**SET EXERCISE**
Copy the material from the line with "99: 5:28 -> 5:57" up to and including the line with "95: 11:58 -> 1:33", swapping "none" for "empty" and changing nothing else. Leave the pictures out of your answer.

**DATASET RECORDS**
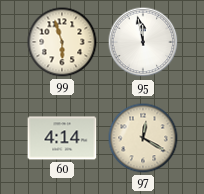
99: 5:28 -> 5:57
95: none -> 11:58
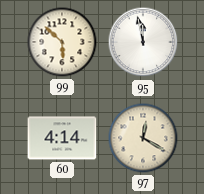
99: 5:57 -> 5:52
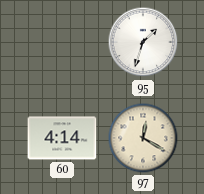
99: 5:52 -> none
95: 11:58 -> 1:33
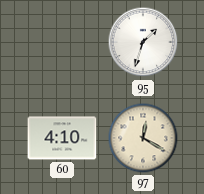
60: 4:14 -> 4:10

* * *

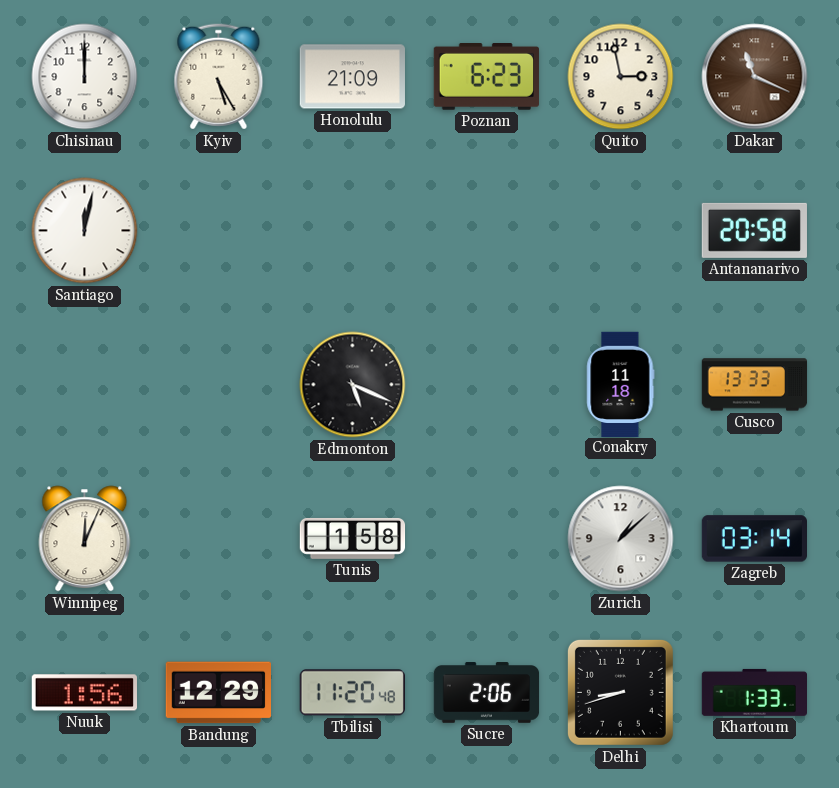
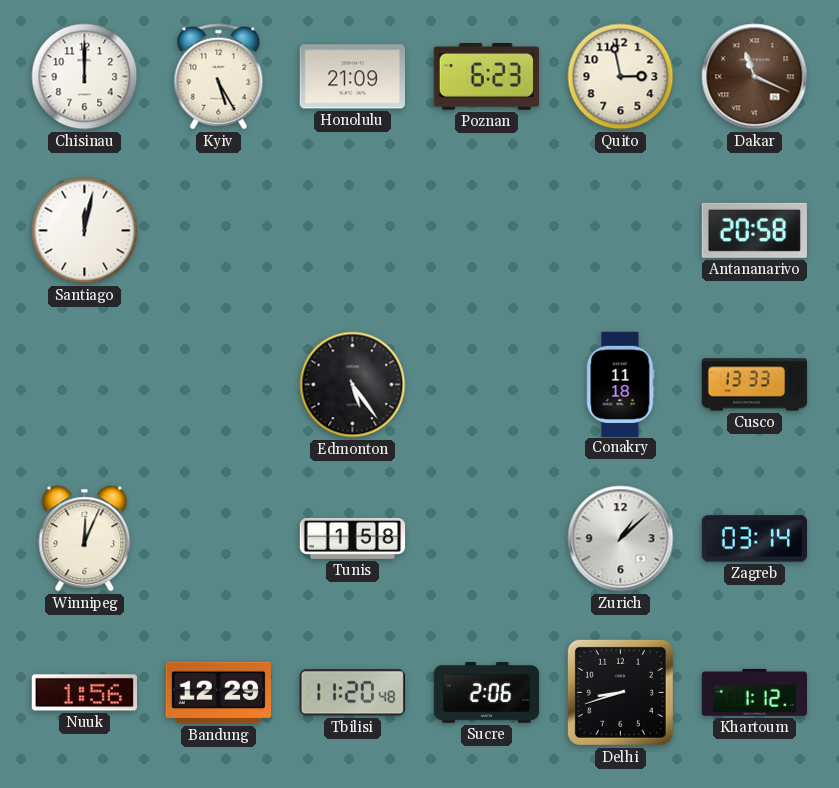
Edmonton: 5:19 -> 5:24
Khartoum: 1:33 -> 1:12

* * *

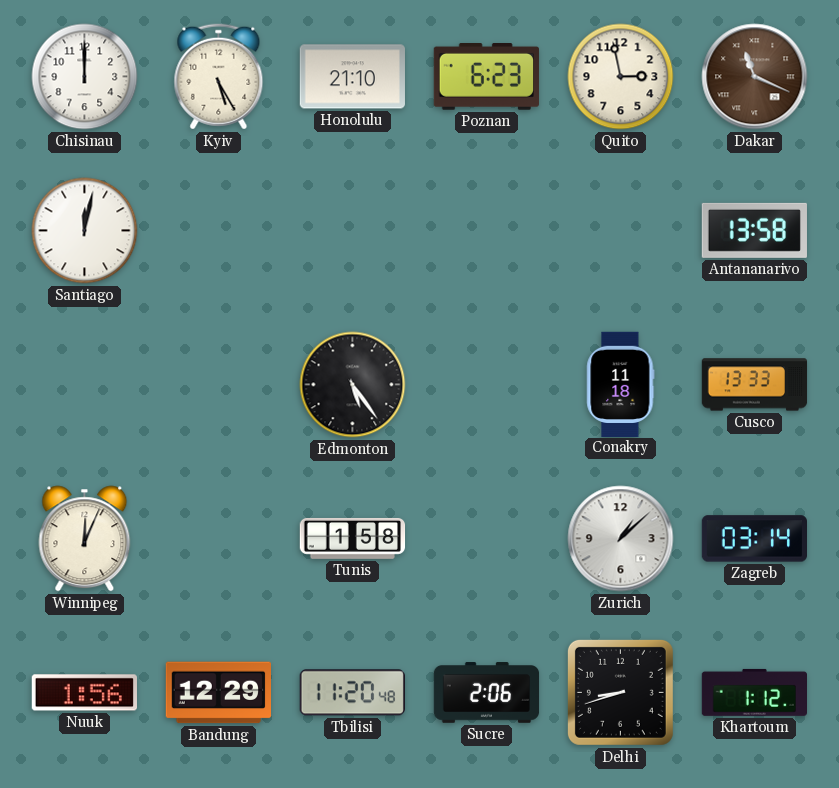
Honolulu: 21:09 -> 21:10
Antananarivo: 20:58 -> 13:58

**TASK RESULT**
99: 5:28 -> 5:57
95: empty -> 11:58
99: 5:57 -> 5:52
99: 5:52 -> empty
95: 11:58 -> 1:33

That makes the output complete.